● WHAT TO WORK ON
Produce the full set of records below once more, exactly as they stand.
(SOURCE INFORMATION Opens)
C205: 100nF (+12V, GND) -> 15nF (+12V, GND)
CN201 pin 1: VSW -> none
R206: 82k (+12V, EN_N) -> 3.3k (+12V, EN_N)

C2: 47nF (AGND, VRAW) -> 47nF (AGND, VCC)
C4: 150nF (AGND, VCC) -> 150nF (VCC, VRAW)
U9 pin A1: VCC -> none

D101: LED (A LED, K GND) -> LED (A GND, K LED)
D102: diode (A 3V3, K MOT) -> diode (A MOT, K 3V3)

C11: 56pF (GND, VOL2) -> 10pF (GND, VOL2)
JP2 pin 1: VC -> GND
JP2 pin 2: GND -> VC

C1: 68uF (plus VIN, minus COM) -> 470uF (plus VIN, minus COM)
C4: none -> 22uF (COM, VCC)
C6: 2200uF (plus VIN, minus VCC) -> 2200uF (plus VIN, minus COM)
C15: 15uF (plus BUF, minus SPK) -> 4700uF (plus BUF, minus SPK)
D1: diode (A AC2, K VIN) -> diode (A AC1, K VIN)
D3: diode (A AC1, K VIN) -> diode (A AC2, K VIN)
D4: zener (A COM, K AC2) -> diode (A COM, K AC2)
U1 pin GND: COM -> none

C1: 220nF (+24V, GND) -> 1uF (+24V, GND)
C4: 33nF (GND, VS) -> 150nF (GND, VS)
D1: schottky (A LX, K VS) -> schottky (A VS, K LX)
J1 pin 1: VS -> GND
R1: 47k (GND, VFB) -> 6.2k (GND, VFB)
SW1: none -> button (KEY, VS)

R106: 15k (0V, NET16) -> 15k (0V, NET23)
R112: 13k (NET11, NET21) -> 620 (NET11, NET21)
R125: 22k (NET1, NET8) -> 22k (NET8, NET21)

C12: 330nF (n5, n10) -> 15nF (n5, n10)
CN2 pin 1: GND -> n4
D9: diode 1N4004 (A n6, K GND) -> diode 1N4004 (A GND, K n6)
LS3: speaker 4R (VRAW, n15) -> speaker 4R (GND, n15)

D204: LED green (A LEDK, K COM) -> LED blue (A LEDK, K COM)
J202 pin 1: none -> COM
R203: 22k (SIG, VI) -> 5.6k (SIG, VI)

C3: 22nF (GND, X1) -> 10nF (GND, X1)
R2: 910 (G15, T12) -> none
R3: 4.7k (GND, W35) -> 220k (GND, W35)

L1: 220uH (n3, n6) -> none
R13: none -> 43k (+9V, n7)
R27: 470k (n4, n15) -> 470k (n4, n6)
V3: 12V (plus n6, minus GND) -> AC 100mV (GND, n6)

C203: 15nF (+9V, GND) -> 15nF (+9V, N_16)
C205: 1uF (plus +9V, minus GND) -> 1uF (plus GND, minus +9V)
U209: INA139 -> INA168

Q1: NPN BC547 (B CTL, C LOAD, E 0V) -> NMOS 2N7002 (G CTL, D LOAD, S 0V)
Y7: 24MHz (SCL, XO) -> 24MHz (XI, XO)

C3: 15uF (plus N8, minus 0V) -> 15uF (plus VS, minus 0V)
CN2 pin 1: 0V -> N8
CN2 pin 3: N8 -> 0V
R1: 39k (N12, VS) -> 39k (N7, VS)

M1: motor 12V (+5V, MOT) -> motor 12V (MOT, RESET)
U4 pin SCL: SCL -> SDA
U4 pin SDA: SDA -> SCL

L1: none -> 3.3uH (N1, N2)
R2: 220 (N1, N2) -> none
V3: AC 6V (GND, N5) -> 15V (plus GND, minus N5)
(SOURCE INFORMATION Closes)
● SOLUTION TO THIS PROBLEM
C205: 100nF (+12V, GND) -> 15nF (+12V, GND)
CN201 pin 1: VSW -> none
R206: 82k (+12V, EN_N) -> 3.3k (+12V, EN_N)

C2: 47nF (AGND, VRAW) -> 47nF (AGND, VCC)
C4: 150nF (AGND, VCC) -> 150nF (VCC, VRAW)
U9 pin A1: VCC -> none

D101: LED (A LED, K GND) -> LED (A GND, K LED)
D102: diode (A 3V3, K MOT) -> diode (A MOT, K 3V3)

C11: 56pF (GND, VOL2) -> 10pF (GND, VOL2)
JP2 pin 1: VC -> GND
JP2 pin 2: GND -> VC

C1: 68uF (plus VIN, minus COM) -> 470uF (plus VIN, minus COM)
C4: none -> 22uF (COM, VCC)
C6: 2200uF (plus VIN, minus VCC) -> 2200uF (plus VIN, minus COM)
C15: 15uF (plus BUF, minus SPK) -> 4700uF (plus BUF, minus SPK)
D1: diode (A AC2, K VIN) -> diode (A AC1, K VIN)
D3: diode (A AC1, K VIN) -> diode (A AC2, K VIN)
D4: zener (A COM, K AC2) -> diode (A COM, K AC2)
U1 pin GND: COM -> none

C1: 220nF (+24V, GND) -> 1uF (+24V, GND)
C4: 33nF (GND, VS) -> 150nF (GND, VS)
D1: schottky (A LX, K VS) -> schottky (A VS, K LX)
J1 pin 1: VS -> GND
R1: 47k (GND, VFB) -> 6.2k (GND, VFB)
SW1: none -> button (KEY, VS)

R106: 15k (0V, NET16) -> 15k (0V, NET23)
R112: 13k (NET11, NET21) -> 620 (NET11, NET21)
R125: 22k (NET1, NET8) -> 22k (NET8, NET21)

C12: 330nF (n5, n10) -> 15nF (n5, n10)
CN2 pin 1: GND -> n4
D9: diode 1N4004 (A n6, K GND) -> diode 1N4004 (A GND, K n6)
LS3: speaker 4R (VRAW, n15) -> speaker 4R (GND, n15)

D204: LED green (A LEDK, K COM) -> LED blue (A LEDK, K COM)
J202 pin 1: none -> COM
R203: 22k (SIG, VI) -> 5.6k (SIG, VI)

C3: 22nF (GND, X1) -> 10nF (GND, X1)
R2: 910 (G15, T12) -> none
R3: 4.7k (GND, W35) -> 220k (GND, W35)

L1: 220uH (n3, n6) -> none
R13: none -> 43k (+9V, n7)
R27: 470k (n4, n15) -> 470k (n4, n6)
V3: 12V (plus n6, minus GND) -> AC 100mV (GND, n6)

C203: 15nF (+9V, GND) -> 15nF (+9V, N_16)
C205: 1uF (plus +9V, minus GND) -> 1uF (plus GND, minus +9V)
U209: INA139 -> INA168

Q1: NPN BC547 (B CTL, C LOAD, E 0V) -> NMOS 2N7002 (G CTL, D LOAD, S 0V)
Y7: 24MHz (SCL, XO) -> 24MHz (XI, XO)

C3: 15uF (plus N8, minus 0V) -> 15uF (plus VS, minus 0V)
CN2 pin 1: 0V -> N8
CN2 pin 3: N8 -> 0V
R1: 39k (N12, VS) -> 39k (N7, VS)

M1: motor 12V (+5V, MOT) -> motor 12V (MOT, RESET)
U4 pin SCL: SCL -> SDA
U4 pin SDA: SDA -> SCL

L1: none -> 3.3uH (N1, N2)
R2: 220 (N1, N2) -> none
V3: AC 6V (GND, N5) -> 15V (plus GND, minus N5)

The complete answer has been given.